▼
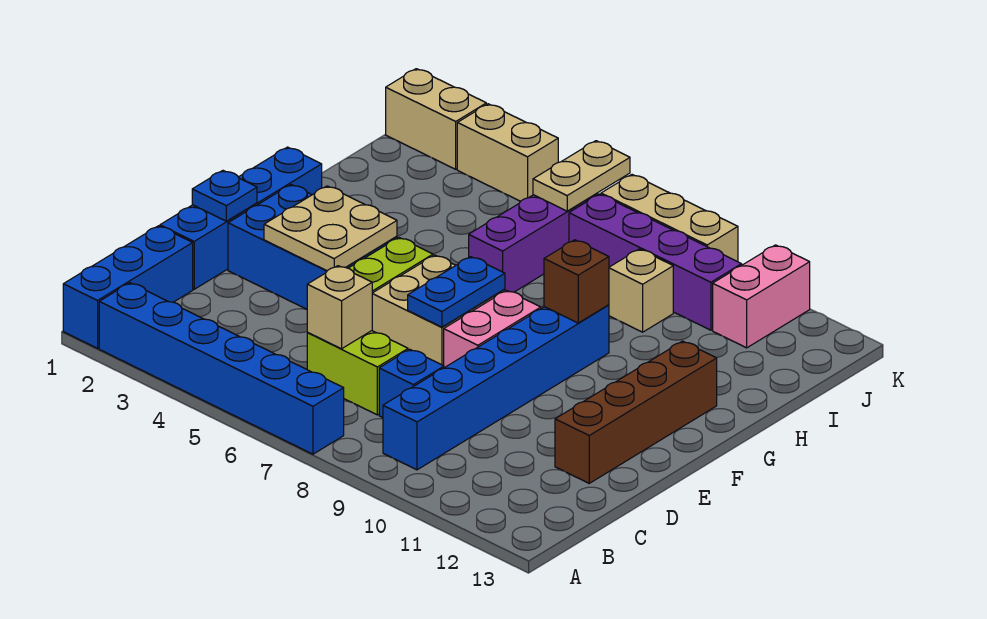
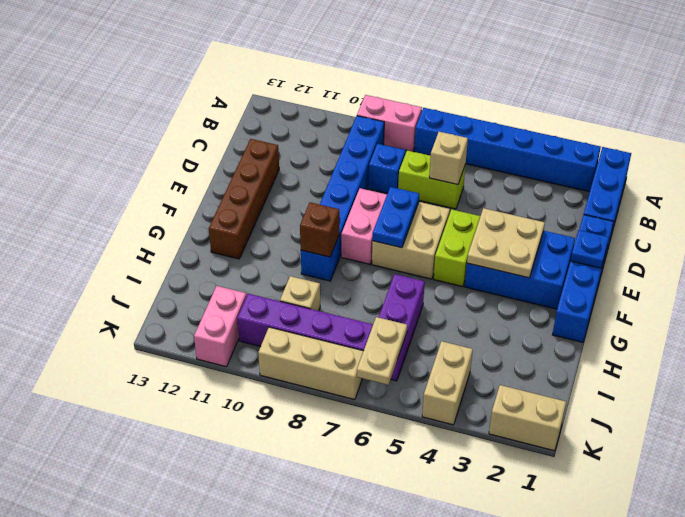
none -> pink brick A8:A9 level 1
tan brick K3:K4 level 1 -> tan brick J4:K4 level 1

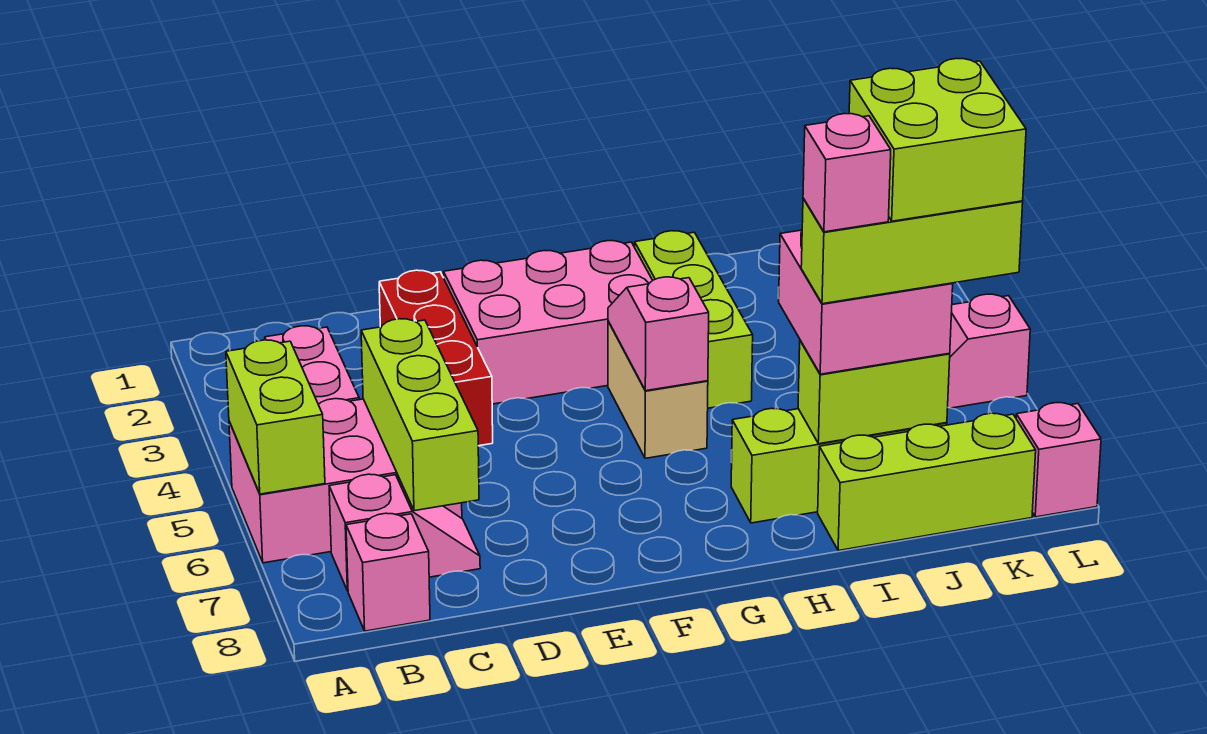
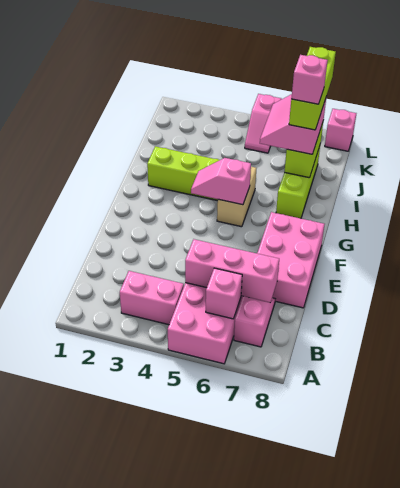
lime brick A5:A6 level 2 -> none
pink brick B8 level 1 -> pink brick B6 level 2
lime brick C5:C7 level 2 -> pink brick C5:C7 level 2
red brick D2:D4 level 1 -> none
pink brick E2:G3 level 1 -> pink brick D7:F8 level 1
tan brick G4:G5 level 1 -> tan brick G5:H5 level 1
pink brick I6:J7 level 3 -> pink slope I6:J7 level 3 top 7
lime brick I8:K8 level 1 -> none
lime brick J6:K7 level 5 -> none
▲
At the line with "tan brick G4:G5", begin reproducing the material above exactly, and continue through its last line.

tan brick G4:G5 level 1 -> tan brick G5:H5 level 1
pink brick I6:J7 level 3 -> pink slope I6:J7 level 3 top 7
lime brick I8:K8 level 1 -> none
lime brick J6:K7 level 5 -> none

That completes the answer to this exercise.